THE INPUT Block Start

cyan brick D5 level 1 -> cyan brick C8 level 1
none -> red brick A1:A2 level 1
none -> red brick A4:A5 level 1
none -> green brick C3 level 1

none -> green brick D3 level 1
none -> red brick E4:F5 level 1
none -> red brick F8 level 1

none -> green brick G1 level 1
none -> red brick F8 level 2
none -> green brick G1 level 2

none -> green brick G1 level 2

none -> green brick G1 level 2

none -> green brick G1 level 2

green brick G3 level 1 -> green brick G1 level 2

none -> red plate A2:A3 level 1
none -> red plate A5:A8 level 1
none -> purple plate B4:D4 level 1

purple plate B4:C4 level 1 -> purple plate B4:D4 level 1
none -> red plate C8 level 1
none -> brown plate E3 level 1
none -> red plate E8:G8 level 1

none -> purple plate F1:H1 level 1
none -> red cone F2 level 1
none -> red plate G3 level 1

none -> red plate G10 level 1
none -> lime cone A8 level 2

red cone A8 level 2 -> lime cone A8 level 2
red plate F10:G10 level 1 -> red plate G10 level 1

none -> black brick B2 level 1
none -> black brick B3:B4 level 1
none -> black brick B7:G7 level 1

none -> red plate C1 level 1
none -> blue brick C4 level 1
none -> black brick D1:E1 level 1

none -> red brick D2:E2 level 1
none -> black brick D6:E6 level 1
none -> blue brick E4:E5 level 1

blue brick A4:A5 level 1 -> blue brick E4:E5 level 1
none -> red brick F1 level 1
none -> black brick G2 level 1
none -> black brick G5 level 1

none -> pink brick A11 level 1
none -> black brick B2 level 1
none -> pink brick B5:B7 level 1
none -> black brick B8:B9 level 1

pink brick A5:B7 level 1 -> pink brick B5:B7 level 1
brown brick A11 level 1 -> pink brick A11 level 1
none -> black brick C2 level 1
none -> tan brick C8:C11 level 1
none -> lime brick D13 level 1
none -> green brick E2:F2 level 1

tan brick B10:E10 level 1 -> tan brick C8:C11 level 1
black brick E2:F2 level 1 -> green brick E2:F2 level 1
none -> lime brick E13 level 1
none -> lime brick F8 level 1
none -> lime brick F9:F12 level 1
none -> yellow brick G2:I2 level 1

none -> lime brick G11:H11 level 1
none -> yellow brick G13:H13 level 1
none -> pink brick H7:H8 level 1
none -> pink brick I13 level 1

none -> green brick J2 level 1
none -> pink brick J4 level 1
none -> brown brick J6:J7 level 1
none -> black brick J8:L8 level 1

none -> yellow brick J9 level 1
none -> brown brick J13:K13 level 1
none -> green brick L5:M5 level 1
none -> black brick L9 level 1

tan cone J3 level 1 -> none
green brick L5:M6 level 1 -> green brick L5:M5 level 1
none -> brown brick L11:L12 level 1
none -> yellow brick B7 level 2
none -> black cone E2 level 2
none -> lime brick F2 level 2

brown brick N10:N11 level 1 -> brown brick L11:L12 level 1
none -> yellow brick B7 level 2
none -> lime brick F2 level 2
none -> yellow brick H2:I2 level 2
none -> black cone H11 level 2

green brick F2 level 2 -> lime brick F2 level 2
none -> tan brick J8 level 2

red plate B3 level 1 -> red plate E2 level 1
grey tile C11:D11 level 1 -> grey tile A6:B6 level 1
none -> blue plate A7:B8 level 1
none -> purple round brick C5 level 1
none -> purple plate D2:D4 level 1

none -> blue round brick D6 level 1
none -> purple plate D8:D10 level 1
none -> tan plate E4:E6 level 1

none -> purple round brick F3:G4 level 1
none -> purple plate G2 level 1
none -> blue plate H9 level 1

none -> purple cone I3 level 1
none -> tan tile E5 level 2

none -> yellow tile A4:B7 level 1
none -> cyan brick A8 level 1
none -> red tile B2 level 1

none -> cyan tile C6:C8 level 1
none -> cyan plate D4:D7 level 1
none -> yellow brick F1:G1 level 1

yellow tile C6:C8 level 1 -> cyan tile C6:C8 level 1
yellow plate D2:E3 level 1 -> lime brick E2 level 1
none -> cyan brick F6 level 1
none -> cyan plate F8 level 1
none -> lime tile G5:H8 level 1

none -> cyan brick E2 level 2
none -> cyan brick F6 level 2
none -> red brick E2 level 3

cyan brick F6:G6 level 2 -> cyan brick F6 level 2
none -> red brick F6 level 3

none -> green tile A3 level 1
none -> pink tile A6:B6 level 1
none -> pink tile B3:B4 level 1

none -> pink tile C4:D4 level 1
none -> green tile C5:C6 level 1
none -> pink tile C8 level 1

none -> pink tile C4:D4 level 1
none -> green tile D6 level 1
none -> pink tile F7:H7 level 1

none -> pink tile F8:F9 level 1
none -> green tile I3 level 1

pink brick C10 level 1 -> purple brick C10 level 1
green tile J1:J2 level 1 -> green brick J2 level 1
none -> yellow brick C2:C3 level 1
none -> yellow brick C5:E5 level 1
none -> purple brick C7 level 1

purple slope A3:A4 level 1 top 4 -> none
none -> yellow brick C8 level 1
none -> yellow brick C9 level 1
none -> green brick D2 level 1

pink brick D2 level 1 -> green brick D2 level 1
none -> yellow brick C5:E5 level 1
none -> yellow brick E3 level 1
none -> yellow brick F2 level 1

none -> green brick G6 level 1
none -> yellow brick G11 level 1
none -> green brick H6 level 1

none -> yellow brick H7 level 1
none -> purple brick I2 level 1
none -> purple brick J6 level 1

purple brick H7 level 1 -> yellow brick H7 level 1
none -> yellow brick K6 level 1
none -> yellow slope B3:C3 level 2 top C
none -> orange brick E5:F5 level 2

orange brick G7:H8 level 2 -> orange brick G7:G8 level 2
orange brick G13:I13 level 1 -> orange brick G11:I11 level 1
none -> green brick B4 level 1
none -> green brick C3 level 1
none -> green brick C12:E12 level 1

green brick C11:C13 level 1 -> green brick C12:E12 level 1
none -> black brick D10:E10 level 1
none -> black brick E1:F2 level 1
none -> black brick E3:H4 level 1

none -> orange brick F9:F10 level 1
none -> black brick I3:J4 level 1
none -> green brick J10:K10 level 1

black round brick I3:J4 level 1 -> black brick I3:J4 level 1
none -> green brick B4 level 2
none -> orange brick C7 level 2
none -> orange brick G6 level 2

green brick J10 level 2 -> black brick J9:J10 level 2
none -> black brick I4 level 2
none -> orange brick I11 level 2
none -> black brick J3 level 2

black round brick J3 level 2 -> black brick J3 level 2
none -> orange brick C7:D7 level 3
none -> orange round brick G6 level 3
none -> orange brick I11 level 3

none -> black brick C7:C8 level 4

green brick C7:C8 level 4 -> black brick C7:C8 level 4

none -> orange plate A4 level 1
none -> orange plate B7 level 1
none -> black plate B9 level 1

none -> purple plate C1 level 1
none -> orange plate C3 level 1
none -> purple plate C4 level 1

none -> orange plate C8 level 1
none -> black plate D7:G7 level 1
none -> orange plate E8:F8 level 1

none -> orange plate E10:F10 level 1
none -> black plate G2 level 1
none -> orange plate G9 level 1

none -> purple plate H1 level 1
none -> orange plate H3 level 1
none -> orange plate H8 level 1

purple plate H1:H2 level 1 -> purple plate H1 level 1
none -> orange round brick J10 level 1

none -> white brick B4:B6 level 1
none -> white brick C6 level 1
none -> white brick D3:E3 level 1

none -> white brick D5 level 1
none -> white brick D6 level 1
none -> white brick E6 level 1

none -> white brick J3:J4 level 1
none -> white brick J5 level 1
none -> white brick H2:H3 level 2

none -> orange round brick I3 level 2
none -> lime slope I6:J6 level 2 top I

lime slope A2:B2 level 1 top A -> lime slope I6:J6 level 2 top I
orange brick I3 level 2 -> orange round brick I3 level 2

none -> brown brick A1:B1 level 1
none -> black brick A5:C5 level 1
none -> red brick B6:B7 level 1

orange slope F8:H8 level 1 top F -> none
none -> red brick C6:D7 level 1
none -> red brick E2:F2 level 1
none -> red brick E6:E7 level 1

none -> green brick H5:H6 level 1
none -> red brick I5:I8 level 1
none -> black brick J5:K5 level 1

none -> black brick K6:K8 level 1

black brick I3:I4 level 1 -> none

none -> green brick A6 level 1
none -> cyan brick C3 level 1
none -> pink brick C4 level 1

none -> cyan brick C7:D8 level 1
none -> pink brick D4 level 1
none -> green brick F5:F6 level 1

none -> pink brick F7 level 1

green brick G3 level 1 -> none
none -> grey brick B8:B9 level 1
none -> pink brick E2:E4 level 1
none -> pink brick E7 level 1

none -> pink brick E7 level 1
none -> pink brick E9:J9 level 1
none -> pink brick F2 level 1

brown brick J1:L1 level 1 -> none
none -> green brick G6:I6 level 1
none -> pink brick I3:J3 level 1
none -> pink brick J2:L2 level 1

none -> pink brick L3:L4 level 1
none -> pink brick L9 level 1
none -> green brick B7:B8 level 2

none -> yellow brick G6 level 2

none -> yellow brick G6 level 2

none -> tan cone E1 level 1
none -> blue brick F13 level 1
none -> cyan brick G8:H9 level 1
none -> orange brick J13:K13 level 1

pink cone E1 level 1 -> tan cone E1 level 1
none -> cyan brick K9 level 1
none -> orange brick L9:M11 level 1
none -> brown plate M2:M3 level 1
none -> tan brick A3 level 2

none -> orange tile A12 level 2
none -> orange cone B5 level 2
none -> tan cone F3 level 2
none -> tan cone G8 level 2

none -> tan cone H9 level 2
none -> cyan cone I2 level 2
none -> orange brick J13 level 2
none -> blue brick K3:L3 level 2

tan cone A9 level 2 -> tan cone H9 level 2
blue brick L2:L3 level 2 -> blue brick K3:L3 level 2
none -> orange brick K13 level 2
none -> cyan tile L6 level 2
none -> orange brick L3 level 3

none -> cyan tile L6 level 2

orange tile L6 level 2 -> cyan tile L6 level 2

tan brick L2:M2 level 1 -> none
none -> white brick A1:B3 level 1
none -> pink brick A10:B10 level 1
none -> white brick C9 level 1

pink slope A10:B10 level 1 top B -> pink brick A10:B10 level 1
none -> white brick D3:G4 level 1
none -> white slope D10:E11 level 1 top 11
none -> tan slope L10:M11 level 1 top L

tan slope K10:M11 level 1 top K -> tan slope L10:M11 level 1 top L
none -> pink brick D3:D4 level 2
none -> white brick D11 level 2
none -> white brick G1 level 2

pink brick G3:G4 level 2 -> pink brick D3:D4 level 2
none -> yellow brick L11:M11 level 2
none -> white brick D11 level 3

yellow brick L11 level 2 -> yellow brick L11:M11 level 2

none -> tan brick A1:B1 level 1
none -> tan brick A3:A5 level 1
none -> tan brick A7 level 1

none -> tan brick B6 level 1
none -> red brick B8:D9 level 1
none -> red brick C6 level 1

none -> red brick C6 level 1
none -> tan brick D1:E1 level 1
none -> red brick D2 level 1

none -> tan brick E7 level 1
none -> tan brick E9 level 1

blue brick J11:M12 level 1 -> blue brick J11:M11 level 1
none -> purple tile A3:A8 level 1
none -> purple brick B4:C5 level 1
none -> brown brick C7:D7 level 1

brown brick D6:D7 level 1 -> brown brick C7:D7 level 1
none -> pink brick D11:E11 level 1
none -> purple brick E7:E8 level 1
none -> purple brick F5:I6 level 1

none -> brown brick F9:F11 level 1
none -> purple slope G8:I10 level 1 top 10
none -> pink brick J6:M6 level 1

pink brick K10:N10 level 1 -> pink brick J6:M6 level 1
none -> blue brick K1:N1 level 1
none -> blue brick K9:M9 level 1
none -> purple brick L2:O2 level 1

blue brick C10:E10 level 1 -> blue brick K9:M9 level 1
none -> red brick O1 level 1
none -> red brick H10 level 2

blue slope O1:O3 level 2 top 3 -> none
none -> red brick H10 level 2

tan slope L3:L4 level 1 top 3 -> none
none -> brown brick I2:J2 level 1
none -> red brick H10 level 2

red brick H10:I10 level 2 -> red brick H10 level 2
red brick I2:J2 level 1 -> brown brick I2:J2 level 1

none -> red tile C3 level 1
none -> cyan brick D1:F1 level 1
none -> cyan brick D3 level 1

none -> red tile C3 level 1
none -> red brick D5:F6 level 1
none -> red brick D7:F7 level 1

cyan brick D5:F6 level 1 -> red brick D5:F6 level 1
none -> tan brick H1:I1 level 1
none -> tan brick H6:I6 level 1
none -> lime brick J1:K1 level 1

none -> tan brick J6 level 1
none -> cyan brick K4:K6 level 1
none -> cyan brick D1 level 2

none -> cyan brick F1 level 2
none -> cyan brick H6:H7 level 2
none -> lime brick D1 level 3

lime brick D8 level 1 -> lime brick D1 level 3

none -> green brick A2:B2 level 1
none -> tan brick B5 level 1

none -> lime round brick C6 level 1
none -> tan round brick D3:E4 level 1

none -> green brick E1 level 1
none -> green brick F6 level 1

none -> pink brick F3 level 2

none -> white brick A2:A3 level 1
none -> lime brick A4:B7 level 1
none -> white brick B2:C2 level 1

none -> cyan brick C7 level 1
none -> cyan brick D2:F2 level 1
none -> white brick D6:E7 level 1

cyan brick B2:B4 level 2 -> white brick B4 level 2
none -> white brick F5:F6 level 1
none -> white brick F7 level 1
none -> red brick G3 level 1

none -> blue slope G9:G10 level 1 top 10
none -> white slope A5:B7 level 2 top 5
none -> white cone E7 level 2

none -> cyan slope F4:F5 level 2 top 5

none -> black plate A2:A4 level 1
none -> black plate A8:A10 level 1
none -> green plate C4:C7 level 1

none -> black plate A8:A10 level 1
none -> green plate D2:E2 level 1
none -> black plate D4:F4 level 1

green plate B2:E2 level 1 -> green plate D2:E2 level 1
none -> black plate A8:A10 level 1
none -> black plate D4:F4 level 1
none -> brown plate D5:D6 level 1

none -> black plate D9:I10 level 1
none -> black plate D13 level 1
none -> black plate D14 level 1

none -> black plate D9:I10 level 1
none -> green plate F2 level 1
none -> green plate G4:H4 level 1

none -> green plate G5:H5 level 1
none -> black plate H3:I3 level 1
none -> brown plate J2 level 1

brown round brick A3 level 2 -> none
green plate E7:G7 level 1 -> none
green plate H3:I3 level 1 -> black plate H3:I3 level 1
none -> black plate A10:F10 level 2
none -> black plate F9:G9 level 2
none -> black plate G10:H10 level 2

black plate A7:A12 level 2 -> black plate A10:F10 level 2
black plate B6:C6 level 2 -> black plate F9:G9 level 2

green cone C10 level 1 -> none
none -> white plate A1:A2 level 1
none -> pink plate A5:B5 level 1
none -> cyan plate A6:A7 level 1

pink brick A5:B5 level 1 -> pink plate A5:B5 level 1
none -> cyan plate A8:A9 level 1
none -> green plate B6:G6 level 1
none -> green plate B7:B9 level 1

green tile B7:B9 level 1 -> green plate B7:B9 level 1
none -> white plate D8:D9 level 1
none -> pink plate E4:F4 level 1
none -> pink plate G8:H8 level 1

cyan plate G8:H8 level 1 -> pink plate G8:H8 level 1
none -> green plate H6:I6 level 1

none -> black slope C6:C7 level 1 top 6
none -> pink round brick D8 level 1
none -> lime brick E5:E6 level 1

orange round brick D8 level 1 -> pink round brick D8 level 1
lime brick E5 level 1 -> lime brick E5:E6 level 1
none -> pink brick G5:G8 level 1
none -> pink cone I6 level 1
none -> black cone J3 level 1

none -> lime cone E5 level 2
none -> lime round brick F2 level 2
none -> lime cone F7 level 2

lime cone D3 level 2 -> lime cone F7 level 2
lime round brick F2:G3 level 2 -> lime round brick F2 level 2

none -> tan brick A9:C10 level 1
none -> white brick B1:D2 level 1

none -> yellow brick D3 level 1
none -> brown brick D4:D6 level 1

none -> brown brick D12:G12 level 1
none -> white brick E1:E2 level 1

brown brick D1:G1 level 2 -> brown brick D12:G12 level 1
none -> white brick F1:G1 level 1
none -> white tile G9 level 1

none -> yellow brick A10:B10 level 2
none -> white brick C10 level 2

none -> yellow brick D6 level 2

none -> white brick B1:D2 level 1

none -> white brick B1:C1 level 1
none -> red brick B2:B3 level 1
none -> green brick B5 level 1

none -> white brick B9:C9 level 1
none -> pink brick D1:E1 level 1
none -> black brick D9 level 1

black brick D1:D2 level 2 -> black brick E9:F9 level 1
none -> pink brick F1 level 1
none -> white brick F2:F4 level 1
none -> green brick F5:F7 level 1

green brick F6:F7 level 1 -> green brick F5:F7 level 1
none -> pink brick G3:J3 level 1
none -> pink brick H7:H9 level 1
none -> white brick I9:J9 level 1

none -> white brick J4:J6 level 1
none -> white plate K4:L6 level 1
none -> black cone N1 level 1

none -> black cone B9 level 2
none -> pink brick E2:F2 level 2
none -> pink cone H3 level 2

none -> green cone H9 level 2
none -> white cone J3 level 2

THE INPUT Block End

■ **TASK OBJECTIVE**: Return a word-for-word copy of the lines above from the one holding "orange brick I3" through the one holding "none -> pink brick D4 level 1", with both of them included and nothing besides.

■ **RESULT OF THE EXERCISE**:
orange brick I3 level 2 -> orange round brick I3 level 2

none -> brown brick A1:B1 level 1
none -> black brick A5:C5 level 1
none -> red brick B6:B7 level 1

orange slope F8:H8 level 1 top F -> none
none -> red brick C6:D7 level 1
none -> red brick E2:F2 level 1
none -> red brick E6:E7 level 1

none -> green brick H5:H6 level 1
none -> red brick I5:I8 level 1
none -> black brick J5:K5 level 1

none -> black brick K6:K8 level 1

black brick I3:I4 level 1 -> none

none -> green brick A6 level 1
none -> cyan brick C3 level 1
none -> pink brick C4 level 1

none -> cyan brick C7:D8 level 1
none -> pink brick D4 level 1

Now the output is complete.